*** Given records ***

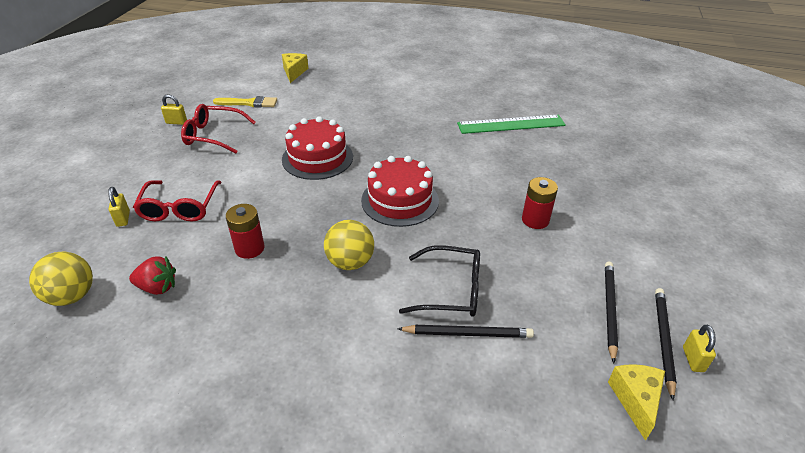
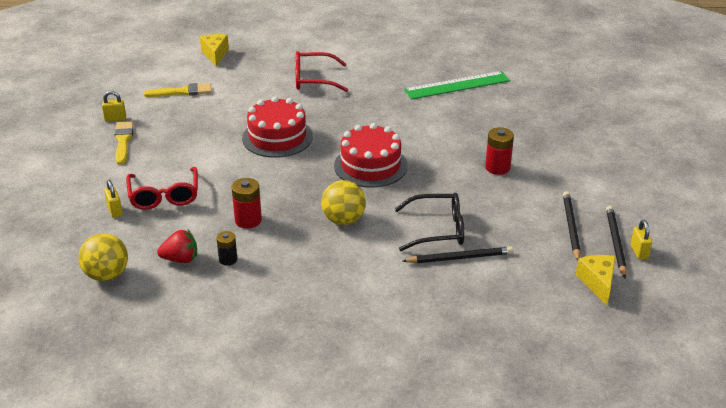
camera: 10 degrees left, 5 degrees down
(171, 145) = (123, 141): none -> yellow brush
(207, 295) = (228, 259): none -> black battery
(213, 135) = (161, 127): red glasses -> red glasses (313, 79)

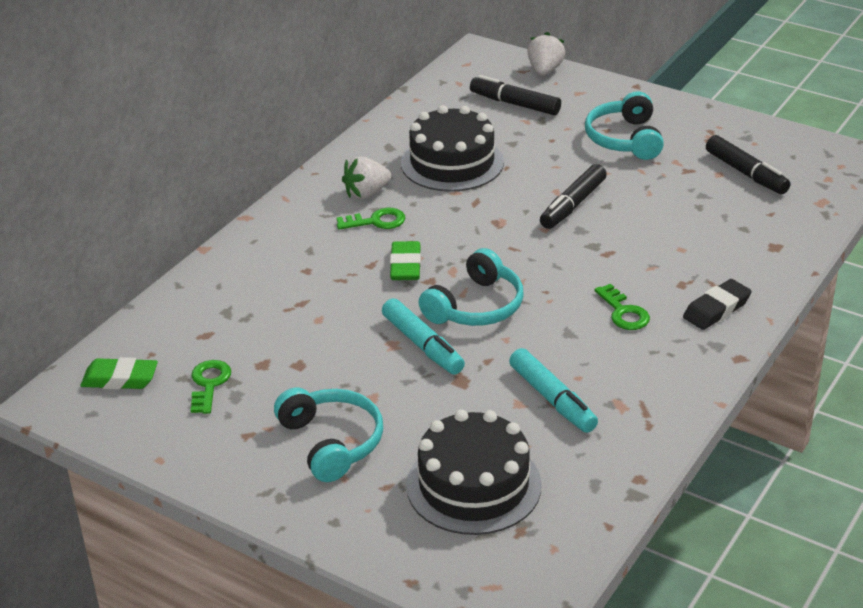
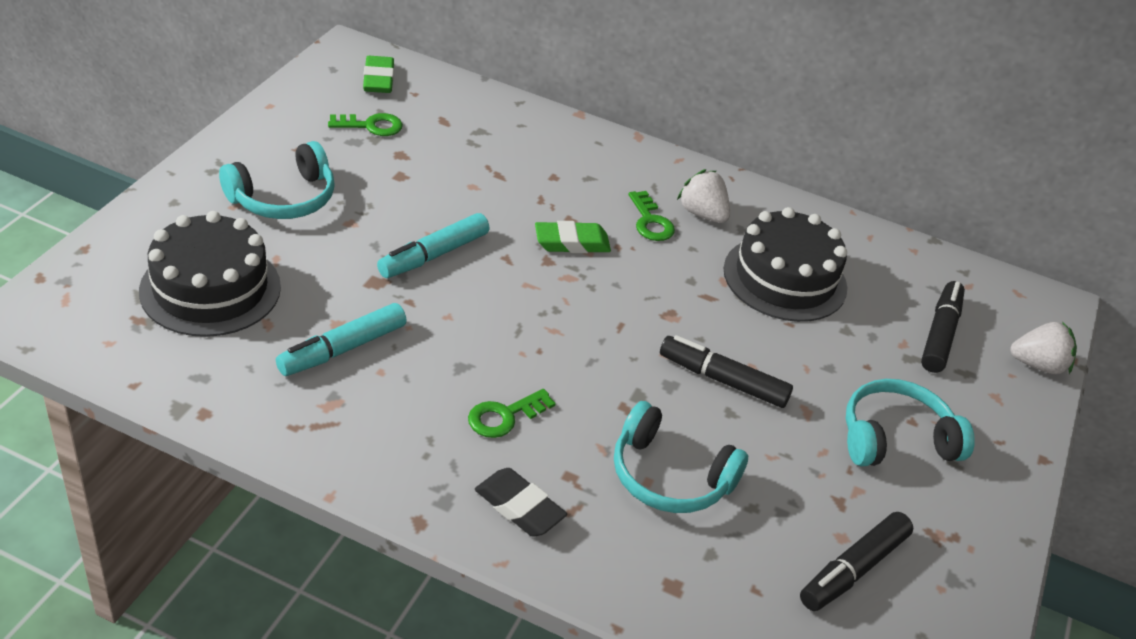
camera: 75 degrees right, 5 degrees up
(476, 306) = (504, 294): turquoise headphones -> turquoise headphones (669, 476)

***

Exercise details:
In the data above, find the line containing "camera: 75 degrees right, 5 degrees up", then copy it and every later line exactly.

Response to this exercise:
camera: 75 degrees right, 5 degrees up
(476, 306) = (504, 294): turquoise headphones -> turquoise headphones (669, 476)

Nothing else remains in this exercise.